*** Records supplied Section Begins ***

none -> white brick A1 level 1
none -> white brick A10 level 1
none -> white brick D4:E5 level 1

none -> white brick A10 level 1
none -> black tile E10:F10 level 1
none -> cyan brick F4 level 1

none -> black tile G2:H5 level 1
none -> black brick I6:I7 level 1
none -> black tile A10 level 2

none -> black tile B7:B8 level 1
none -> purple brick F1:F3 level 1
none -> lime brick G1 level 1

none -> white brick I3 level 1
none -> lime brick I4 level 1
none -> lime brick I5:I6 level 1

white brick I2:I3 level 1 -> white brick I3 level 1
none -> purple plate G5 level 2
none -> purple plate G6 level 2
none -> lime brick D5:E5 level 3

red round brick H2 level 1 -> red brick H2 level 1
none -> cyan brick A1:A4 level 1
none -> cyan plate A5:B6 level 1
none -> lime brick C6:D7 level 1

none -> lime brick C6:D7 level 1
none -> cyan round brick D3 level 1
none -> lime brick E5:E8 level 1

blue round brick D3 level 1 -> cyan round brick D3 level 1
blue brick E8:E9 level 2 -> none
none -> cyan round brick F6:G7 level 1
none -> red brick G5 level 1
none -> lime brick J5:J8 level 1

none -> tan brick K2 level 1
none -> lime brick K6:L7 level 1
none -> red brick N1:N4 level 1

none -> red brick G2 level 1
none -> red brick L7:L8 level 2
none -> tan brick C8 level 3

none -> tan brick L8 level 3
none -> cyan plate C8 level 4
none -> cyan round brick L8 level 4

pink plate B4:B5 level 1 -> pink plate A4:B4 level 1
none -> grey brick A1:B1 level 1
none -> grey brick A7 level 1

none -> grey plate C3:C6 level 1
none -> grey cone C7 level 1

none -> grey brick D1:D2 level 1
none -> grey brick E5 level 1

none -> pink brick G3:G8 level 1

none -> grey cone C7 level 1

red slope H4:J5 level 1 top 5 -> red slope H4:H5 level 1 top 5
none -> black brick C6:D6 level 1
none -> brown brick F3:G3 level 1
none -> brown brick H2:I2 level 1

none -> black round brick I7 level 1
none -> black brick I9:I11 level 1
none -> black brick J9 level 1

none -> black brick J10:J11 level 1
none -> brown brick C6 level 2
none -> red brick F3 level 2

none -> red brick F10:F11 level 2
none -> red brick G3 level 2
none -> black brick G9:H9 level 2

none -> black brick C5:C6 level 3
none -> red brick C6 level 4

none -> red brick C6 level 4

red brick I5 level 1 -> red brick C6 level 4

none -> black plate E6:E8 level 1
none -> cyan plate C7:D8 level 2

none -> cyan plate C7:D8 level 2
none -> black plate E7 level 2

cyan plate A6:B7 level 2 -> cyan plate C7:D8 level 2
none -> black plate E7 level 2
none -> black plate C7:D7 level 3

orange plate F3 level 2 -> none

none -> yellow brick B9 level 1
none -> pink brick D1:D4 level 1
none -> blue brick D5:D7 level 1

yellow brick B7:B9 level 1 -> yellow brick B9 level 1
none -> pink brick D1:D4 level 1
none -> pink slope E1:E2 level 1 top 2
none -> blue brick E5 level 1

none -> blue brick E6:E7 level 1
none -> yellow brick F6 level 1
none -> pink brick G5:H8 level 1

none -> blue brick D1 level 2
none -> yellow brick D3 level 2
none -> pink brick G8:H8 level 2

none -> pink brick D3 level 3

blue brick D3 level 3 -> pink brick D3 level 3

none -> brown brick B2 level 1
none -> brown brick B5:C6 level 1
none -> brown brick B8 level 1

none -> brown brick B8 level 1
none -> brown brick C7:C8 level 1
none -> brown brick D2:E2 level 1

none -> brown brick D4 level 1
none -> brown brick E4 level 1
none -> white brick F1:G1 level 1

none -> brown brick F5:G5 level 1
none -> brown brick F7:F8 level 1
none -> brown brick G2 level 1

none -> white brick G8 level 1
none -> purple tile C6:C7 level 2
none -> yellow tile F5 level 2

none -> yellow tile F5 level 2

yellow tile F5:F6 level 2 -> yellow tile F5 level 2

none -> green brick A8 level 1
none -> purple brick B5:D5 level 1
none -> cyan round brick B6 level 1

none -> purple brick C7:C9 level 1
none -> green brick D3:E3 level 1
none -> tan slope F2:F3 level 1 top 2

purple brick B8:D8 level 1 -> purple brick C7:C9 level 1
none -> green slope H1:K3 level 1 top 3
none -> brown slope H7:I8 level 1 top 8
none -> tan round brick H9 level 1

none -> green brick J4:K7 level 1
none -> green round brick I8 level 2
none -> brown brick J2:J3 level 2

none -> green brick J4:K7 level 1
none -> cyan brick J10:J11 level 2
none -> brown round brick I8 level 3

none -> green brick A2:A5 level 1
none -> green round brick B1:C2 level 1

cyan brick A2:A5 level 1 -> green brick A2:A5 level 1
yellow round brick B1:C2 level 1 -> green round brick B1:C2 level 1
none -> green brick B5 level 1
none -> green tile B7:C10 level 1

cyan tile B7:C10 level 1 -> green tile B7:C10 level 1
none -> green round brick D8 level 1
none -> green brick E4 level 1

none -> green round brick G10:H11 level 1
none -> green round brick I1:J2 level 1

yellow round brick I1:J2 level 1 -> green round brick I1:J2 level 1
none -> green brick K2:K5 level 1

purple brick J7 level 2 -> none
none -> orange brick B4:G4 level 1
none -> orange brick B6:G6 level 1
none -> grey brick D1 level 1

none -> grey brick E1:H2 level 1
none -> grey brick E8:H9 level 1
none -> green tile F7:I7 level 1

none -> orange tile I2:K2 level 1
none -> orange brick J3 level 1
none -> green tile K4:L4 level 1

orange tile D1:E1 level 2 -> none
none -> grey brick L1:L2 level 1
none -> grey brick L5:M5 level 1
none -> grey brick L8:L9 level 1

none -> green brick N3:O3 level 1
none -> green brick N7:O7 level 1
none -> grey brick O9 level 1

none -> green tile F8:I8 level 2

*** Records supplied Section Ends ***

§ **Task prompt**: Exactly reproduce the lines that run from the line with "none -> grey brick L8:L9 level 1" through the last line of the records, inclusive.

§ **Solution to this task**:
none -> grey brick L8:L9 level 1

none -> green brick N3:O3 level 1
none -> green brick N7:O7 level 1
none -> grey brick O9 level 1

none -> green tile F8:I8 level 2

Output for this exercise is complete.